__Change detection data__.
<<<<

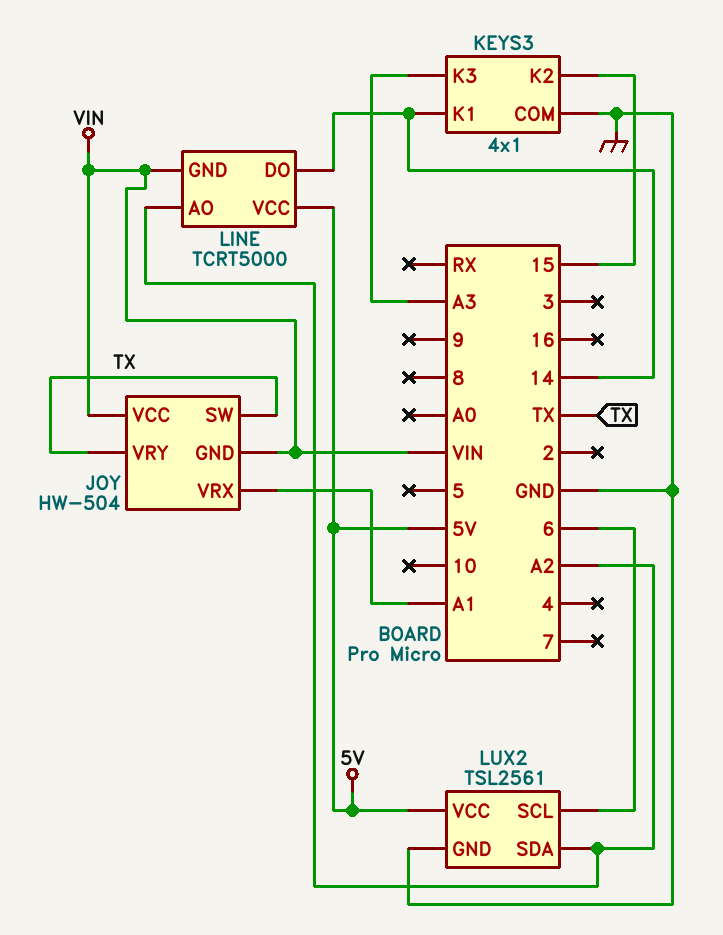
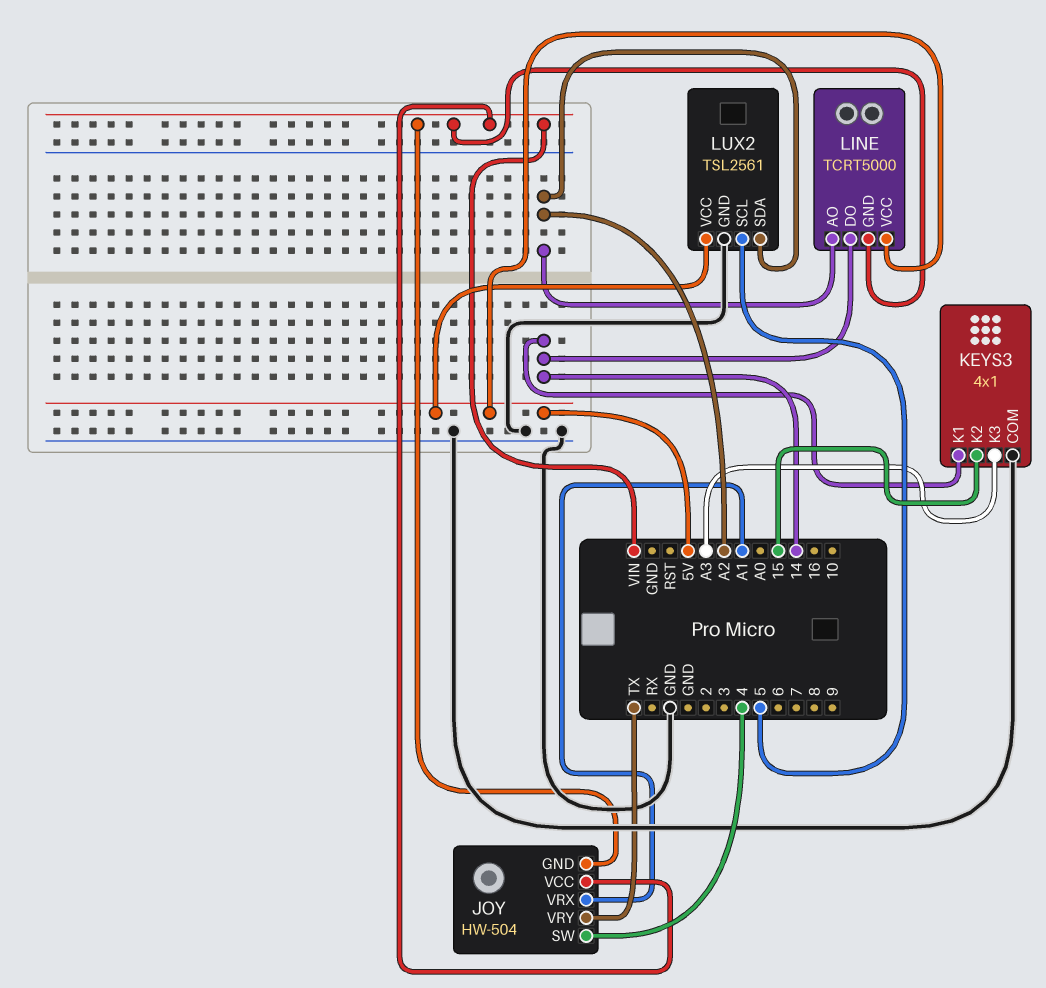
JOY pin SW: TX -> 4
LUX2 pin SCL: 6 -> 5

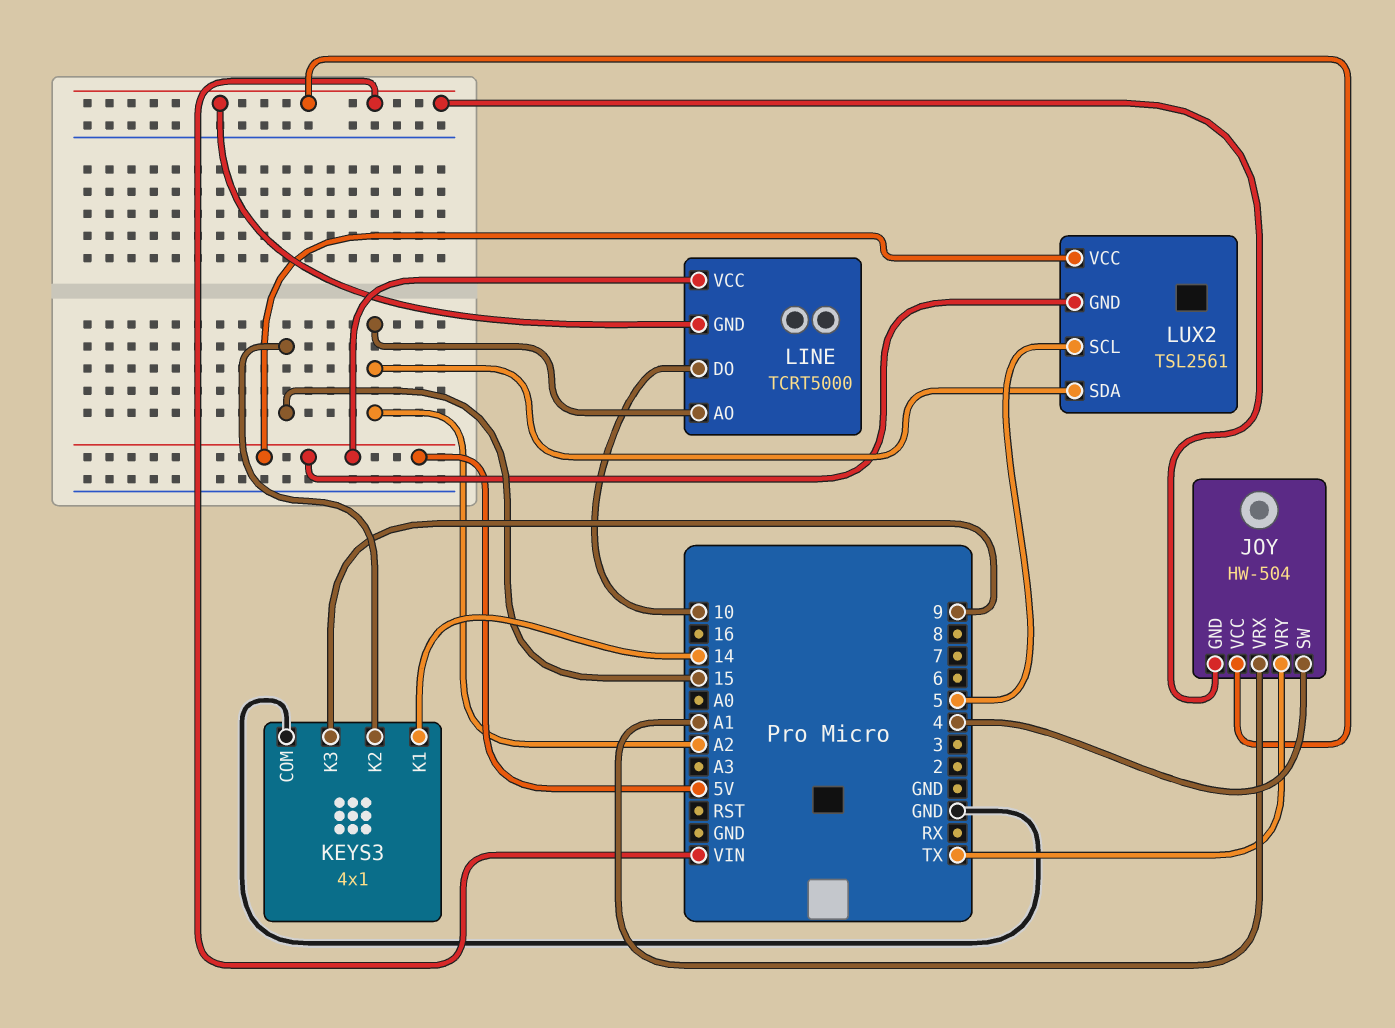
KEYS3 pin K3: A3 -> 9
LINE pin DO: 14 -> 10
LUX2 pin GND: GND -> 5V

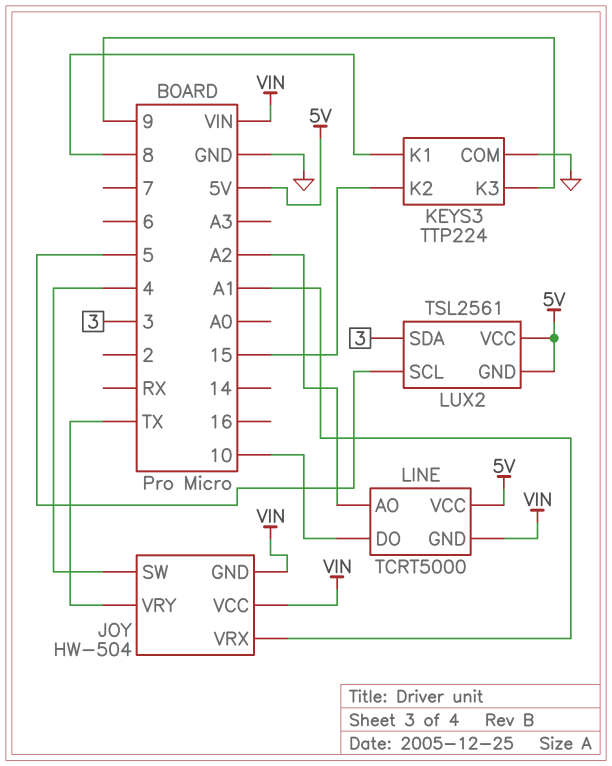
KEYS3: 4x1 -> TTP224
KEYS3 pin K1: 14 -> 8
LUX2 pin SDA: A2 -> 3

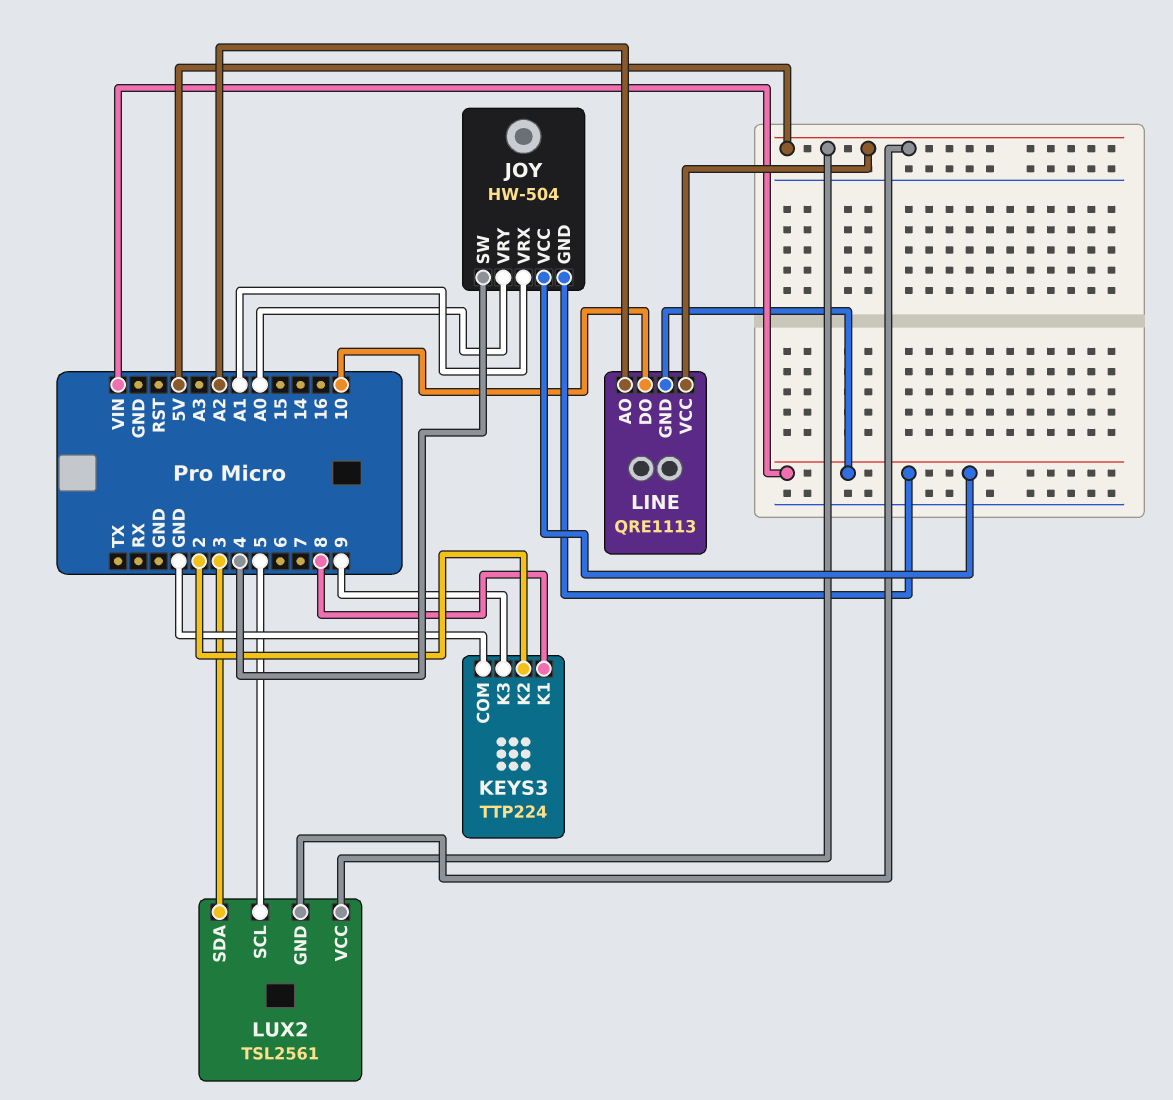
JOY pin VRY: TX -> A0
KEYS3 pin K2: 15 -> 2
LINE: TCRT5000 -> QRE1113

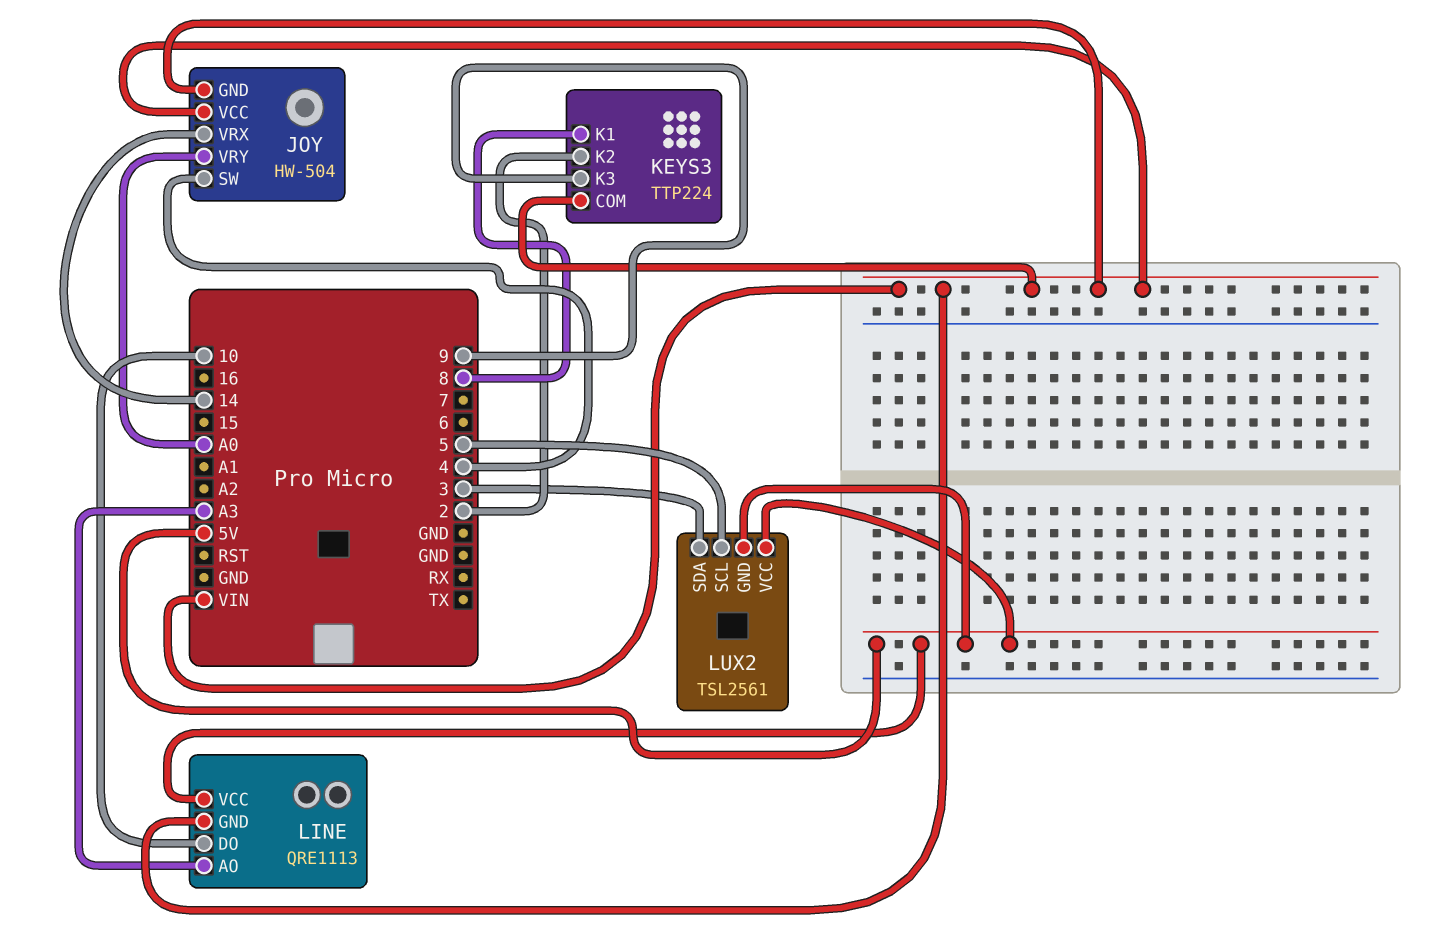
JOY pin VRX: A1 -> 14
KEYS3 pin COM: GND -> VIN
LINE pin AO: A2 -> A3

>>>>
<<<<

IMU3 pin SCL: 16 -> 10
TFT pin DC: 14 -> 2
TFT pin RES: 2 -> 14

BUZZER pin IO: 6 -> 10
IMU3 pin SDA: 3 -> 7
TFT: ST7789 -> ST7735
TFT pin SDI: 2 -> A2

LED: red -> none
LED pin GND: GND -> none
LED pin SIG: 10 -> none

>>>>

__ASSIGNMENT__. Search the entries for the string "none". Copy every line that has it.

__ANSWER SPACE__.
LED: red -> none
LED pin GND: GND -> none
LED pin SIG: 10 -> none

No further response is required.